-------- INFORMATION SHOWN
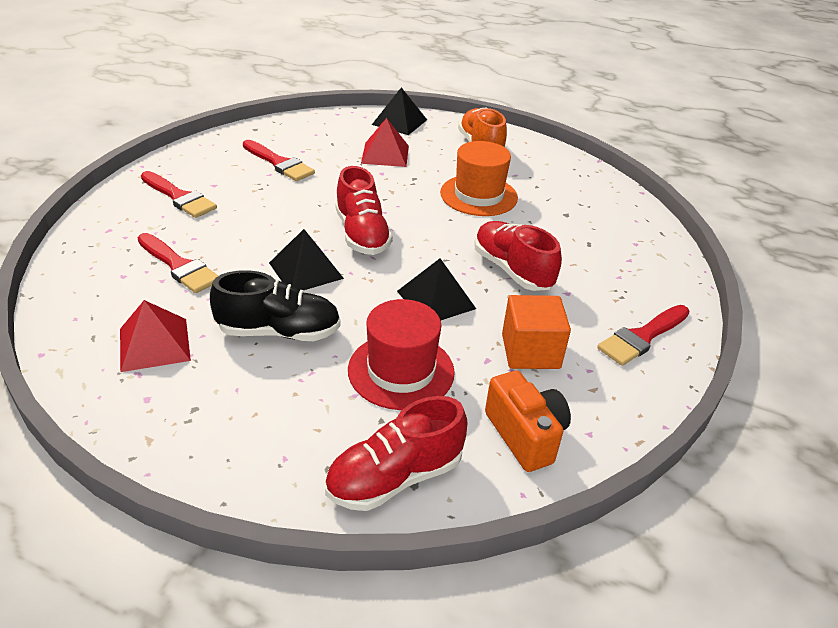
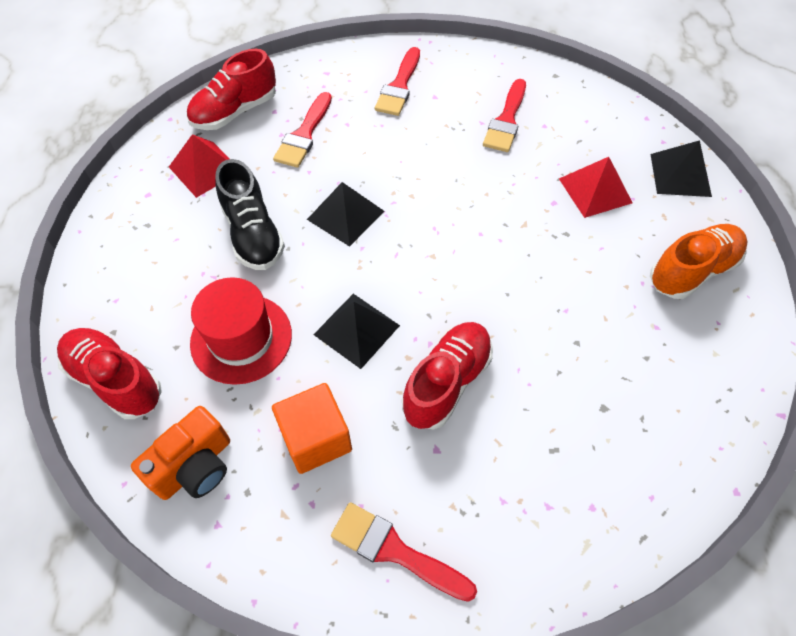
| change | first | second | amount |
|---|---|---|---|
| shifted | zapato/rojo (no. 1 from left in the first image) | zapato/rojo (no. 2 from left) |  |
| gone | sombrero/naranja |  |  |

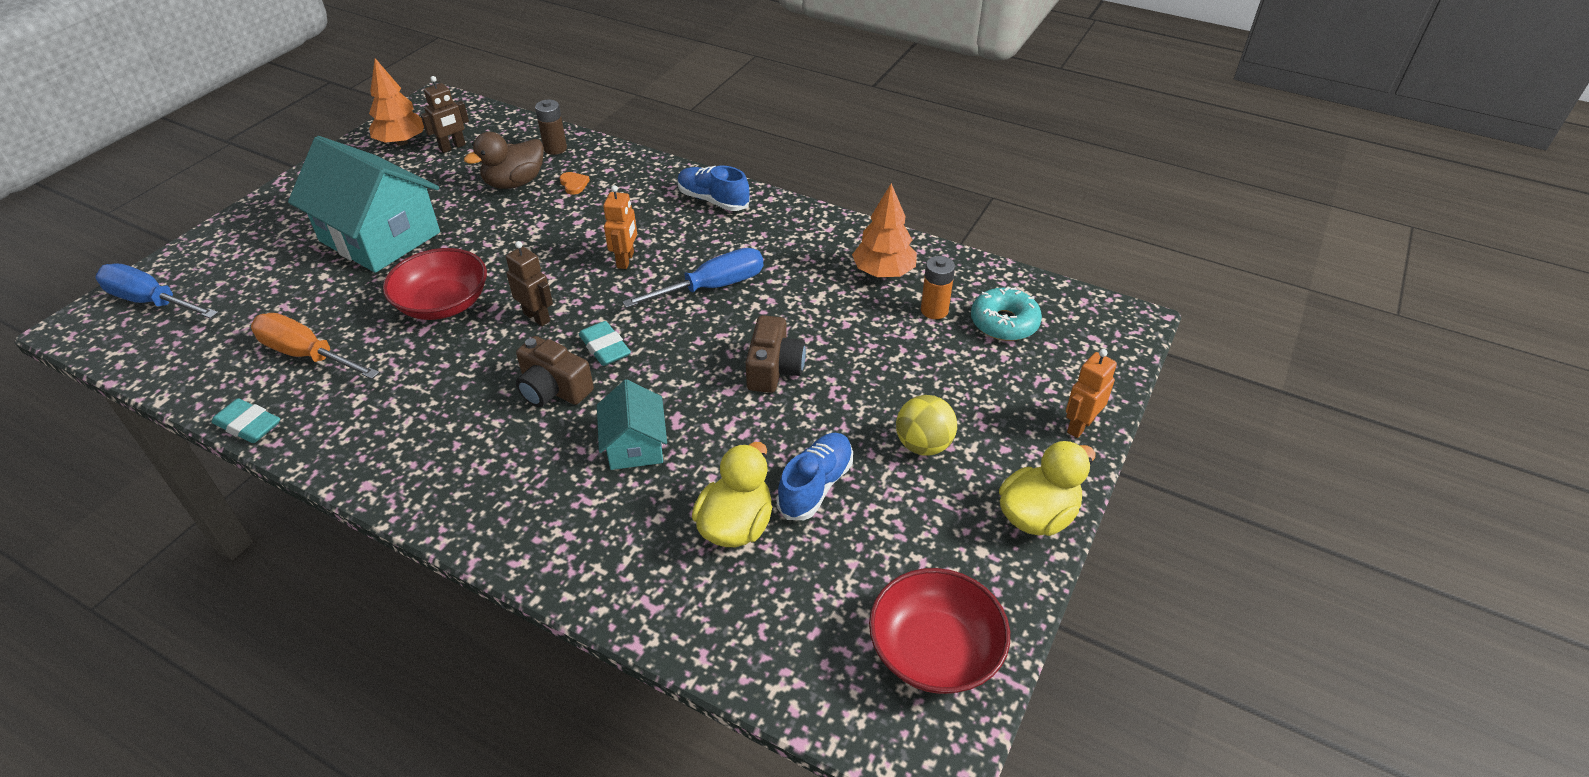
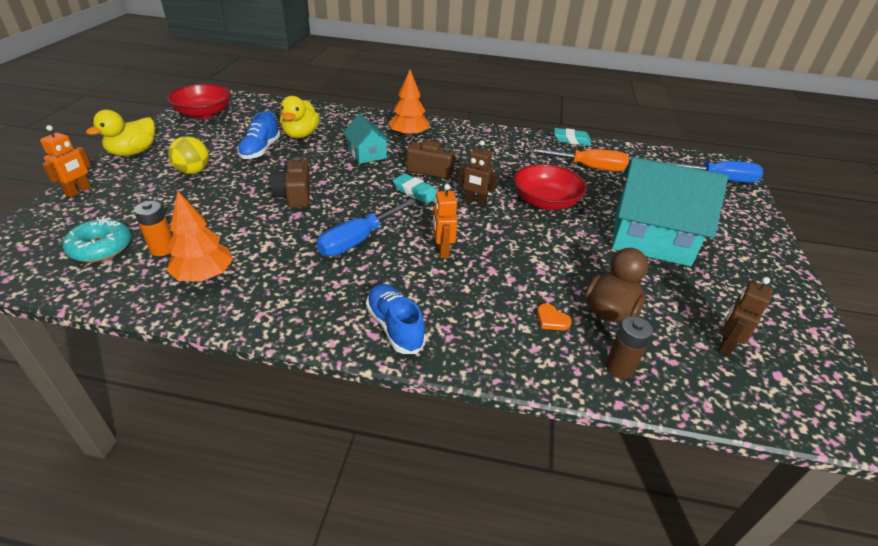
| change | first | second | amount |
|---|---|---|---|
| shifted | árbol/naranja (no. 1 from left in the first image) | árbol/naranja (no. 2 from left) |  |
| rotated | zapato/azul (no. 1 from left in the first image) | zapato/azul (no. 2 from left) | 135 degrees counterclockwise |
----------------
Transcribe exactly the span of lines that opens with the line holding "shifted | zapato/rojo" and closes with the last line of the entries above. Omit pictures.

§ EXERCISE OUTPUT:
| shifted | zapato/rojo (no. 1 from left in the first image) | zapato/rojo (no. 2 from left) |  |
| gone | sombrero/naranja |  |  |

| change | first | second | amount |
|---|---|---|---|
| shifted | árbol/naranja (no. 1 from left in the first image) | árbol/naranja (no. 2 from left) |  |
| rotated | zapato/azul (no. 1 from left in the first image) | zapato/azul (no. 2 from left) | 135 degrees counterclockwise |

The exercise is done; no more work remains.